Segment Open
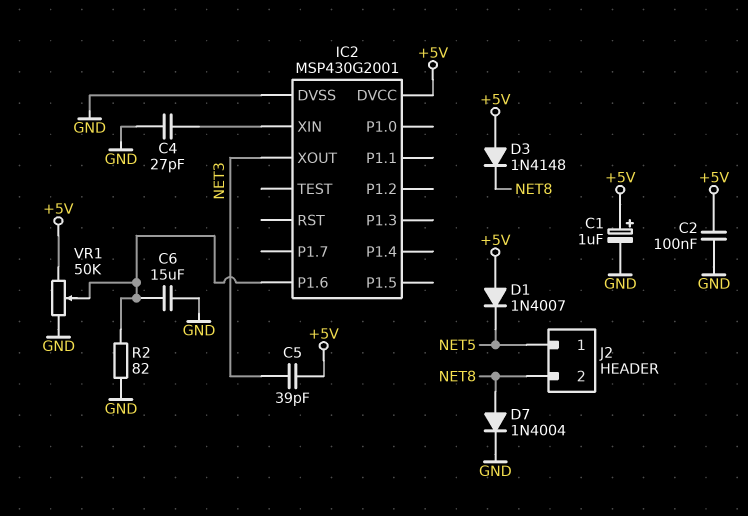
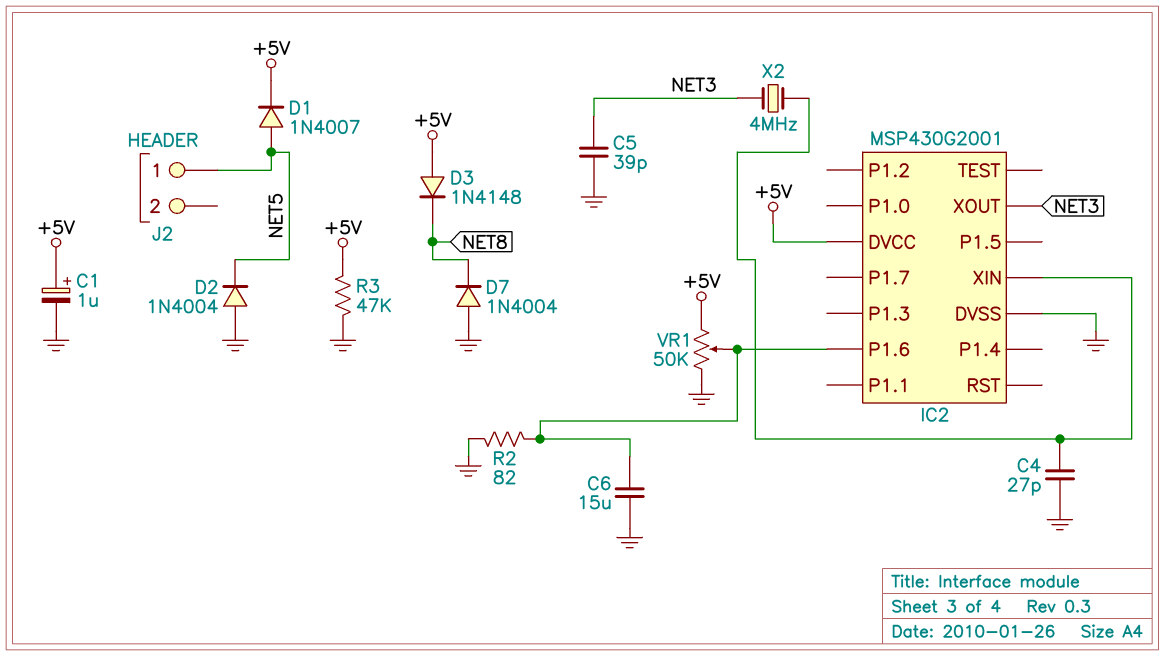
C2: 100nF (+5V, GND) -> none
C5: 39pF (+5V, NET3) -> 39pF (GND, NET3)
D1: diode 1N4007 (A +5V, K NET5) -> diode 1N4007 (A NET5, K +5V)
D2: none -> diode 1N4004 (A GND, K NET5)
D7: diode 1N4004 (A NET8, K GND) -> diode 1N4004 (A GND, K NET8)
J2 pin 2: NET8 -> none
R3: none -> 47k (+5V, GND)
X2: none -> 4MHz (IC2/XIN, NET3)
Segment Closed
_Your assignment_. In your copy, repeat each record exactly and include no pictures.

_Solution to the problem_.
C2: 100nF (+5V, GND) -> none
C5: 39pF (+5V, NET3) -> 39pF (GND, NET3)
D1: diode 1N4007 (A +5V, K NET5) -> diode 1N4007 (A NET5, K +5V)
D2: none -> diode 1N4004 (A GND, K NET5)
D7: diode 1N4004 (A NET8, K GND) -> diode 1N4004 (A GND, K NET8)
J2 pin 2: NET8 -> none
R3: none -> 47k (+5V, GND)
X2: none -> 4MHz (IC2/XIN, NET3)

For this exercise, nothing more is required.